Start of INPUT RECORDS

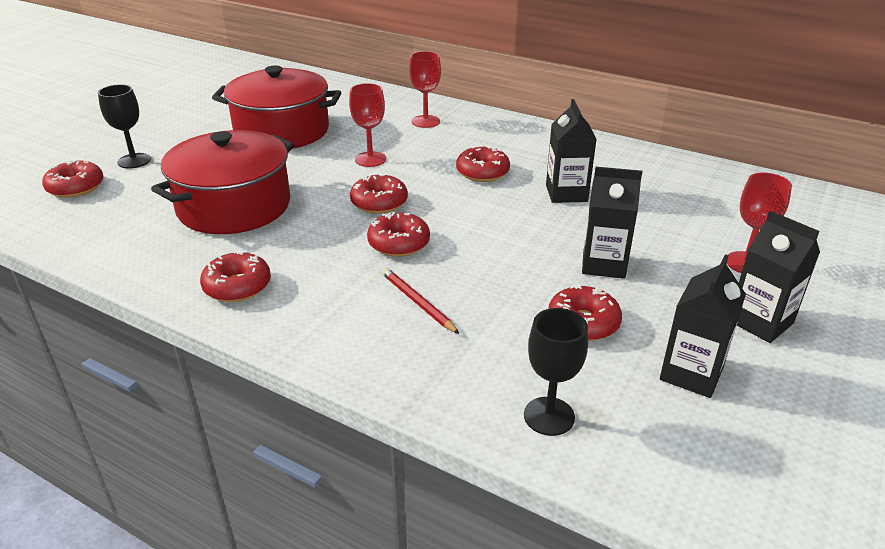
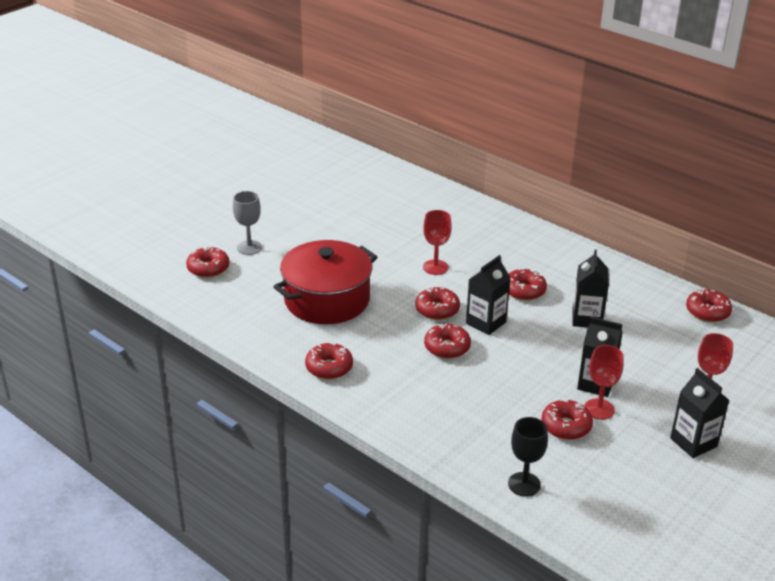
camera: 10 degrees right, 0 degrees up
(134, 161) = (249, 247): black goblet -> grey goblet
(282, 131) = (366, 230): red pot -> none
(418, 302) = (453, 396): red pencil -> none
(425, 121) = (487, 232): red goblet -> red goblet (599, 409)
(691, 374) = (628, 471): black carton -> black carton (486, 323)
(702, 172) = (707, 312): none -> red donut

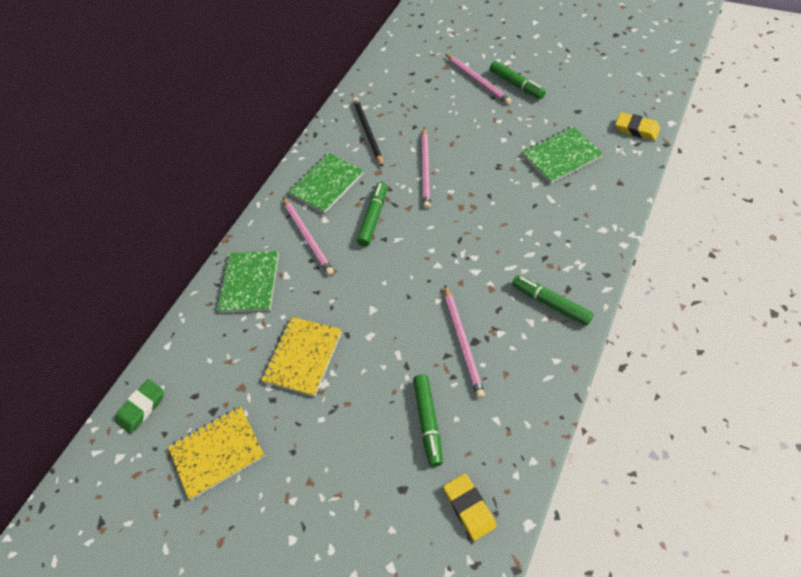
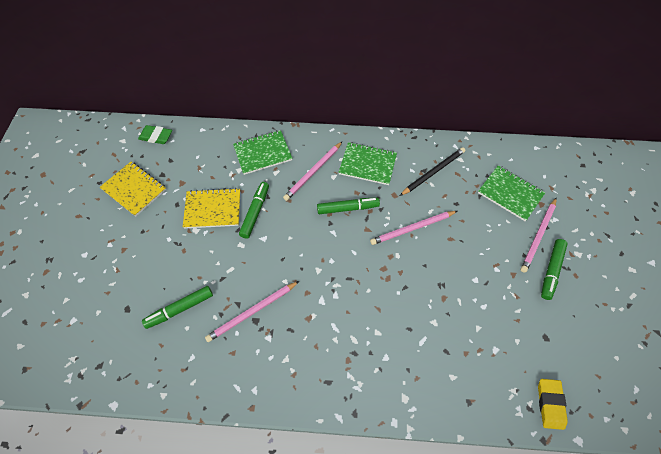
camera: 60 degrees right, 5 degrees up
(469, 507) = (120, 358): yellow eraser -> none
(551, 303) = (308, 371): green marker -> green marker (255, 212)
(561, 156) = (478, 337): green notebook -> green notebook (510, 194)

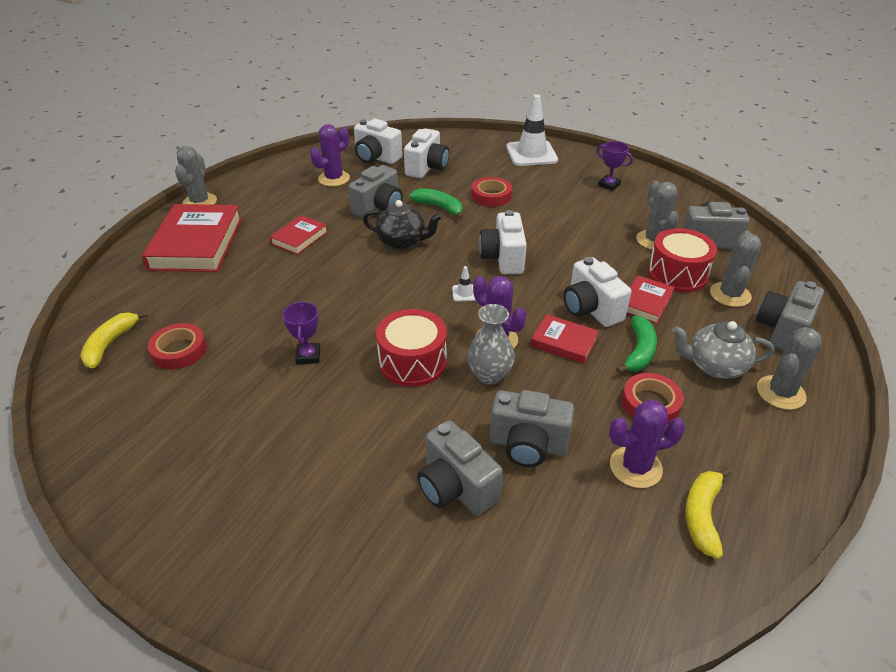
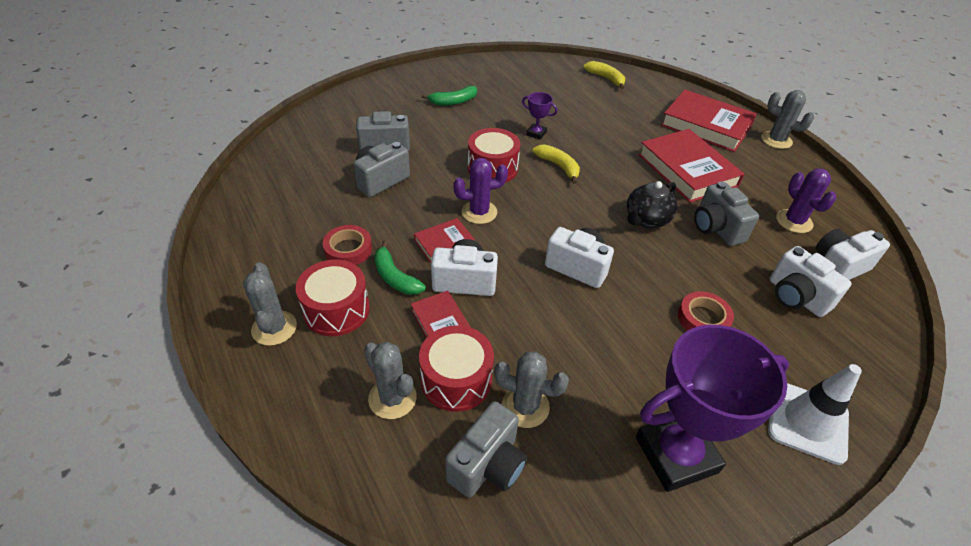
camera: 120 degrees right, 5 degrees up
(179, 350) = (581, 96): red tape -> none
(299, 238) = (687, 170): red book -> red book, size x1.95
(439, 207) = (697, 268): green banana -> green banana (453, 101)
(464, 293) = (546, 222): white traffic cone -> none
(489, 375) = (449, 193): grey vase -> none
(609, 185) = (676, 455): purple trophy -> purple trophy, size x2.36
(635, 467) = (318, 211): purple cactus -> none
(702, 515) = (263, 216): yellow banana -> yellow banana (558, 166)
(714, 366) = (336, 310): grey teapot -> red drum
(782, 330) = (316, 395): grey camera -> none

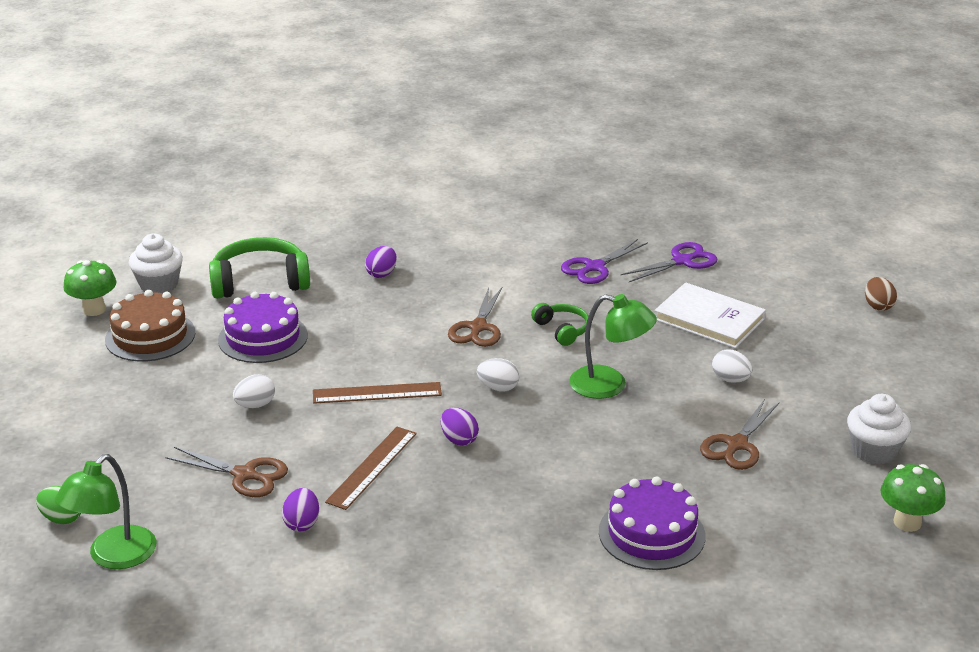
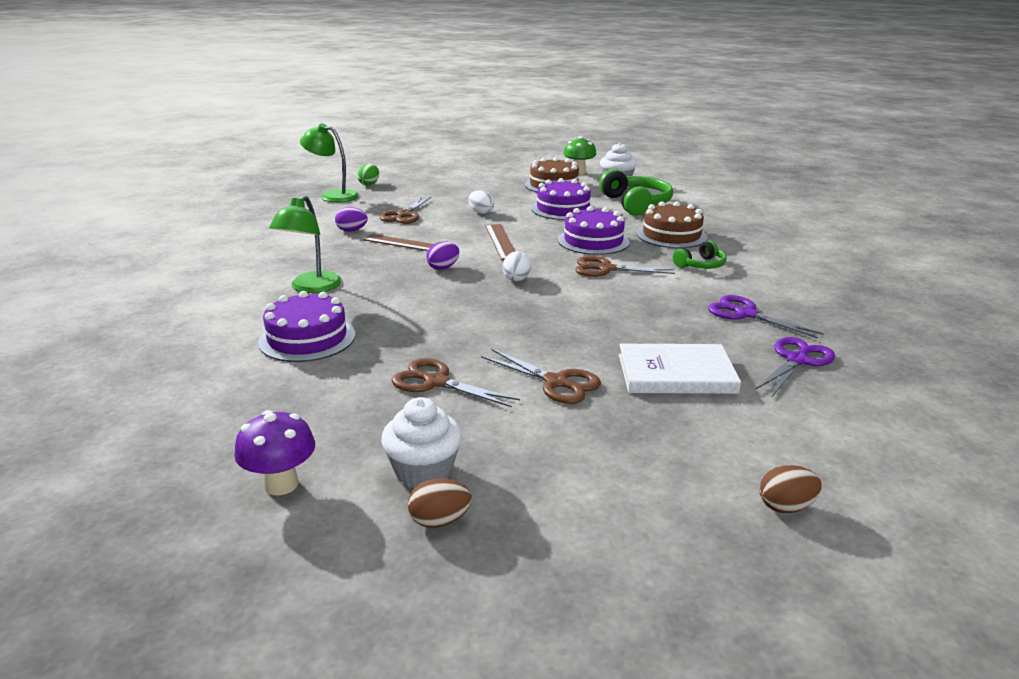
camera: 85 degrees right, 5 degrees down
(381, 274) = (671, 235): purple egg -> brown cake
(390, 327) = (593, 241): none -> purple cake
(562, 330) = (618, 301): green headphones -> green headphones (701, 265)
(609, 385) = (530, 321): green lamp -> green lamp (311, 288)
(682, 261) = (797, 360): purple scissors -> purple scissors turned 105 degrees counterclockwise
(709, 319) = (676, 373): white book -> white book turned 60 degrees clockwise
(730, 379) = (556, 382): white egg -> brown scissors
(907, 522) = (281, 484): green mushroom -> purple mushroom
(929, 443) = (439, 521): none -> brown egg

End of INPUT RECORDS

With the pictures excluded, the records are to be reproduced exactly.

camera: 10 degrees right, 0 degrees up
(134, 161) = (249, 247): black goblet -> grey goblet
(282, 131) = (366, 230): red pot -> none
(418, 302) = (453, 396): red pencil -> none
(425, 121) = (487, 232): red goblet -> red goblet (599, 409)
(691, 374) = (628, 471): black carton -> black carton (486, 323)
(702, 172) = (707, 312): none -> red donut

camera: 60 degrees right, 5 degrees up
(469, 507) = (120, 358): yellow eraser -> none
(551, 303) = (308, 371): green marker -> green marker (255, 212)
(561, 156) = (478, 337): green notebook -> green notebook (510, 194)

camera: 120 degrees right, 5 degrees up
(179, 350) = (581, 96): red tape -> none
(299, 238) = (687, 170): red book -> red book, size x1.95
(439, 207) = (697, 268): green banana -> green banana (453, 101)
(464, 293) = (546, 222): white traffic cone -> none
(489, 375) = (449, 193): grey vase -> none
(609, 185) = (676, 455): purple trophy -> purple trophy, size x2.36
(635, 467) = (318, 211): purple cactus -> none
(702, 515) = (263, 216): yellow banana -> yellow banana (558, 166)
(714, 366) = (336, 310): grey teapot -> red drum
(782, 330) = (316, 395): grey camera -> none

camera: 85 degrees right, 5 degrees down
(381, 274) = (671, 235): purple egg -> brown cake
(390, 327) = (593, 241): none -> purple cake
(562, 330) = (618, 301): green headphones -> green headphones (701, 265)
(609, 385) = (530, 321): green lamp -> green lamp (311, 288)
(682, 261) = (797, 360): purple scissors -> purple scissors turned 105 degrees counterclockwise
(709, 319) = (676, 373): white book -> white book turned 60 degrees clockwise
(730, 379) = (556, 382): white egg -> brown scissors
(907, 522) = (281, 484): green mushroom -> purple mushroom
(929, 443) = (439, 521): none -> brown egg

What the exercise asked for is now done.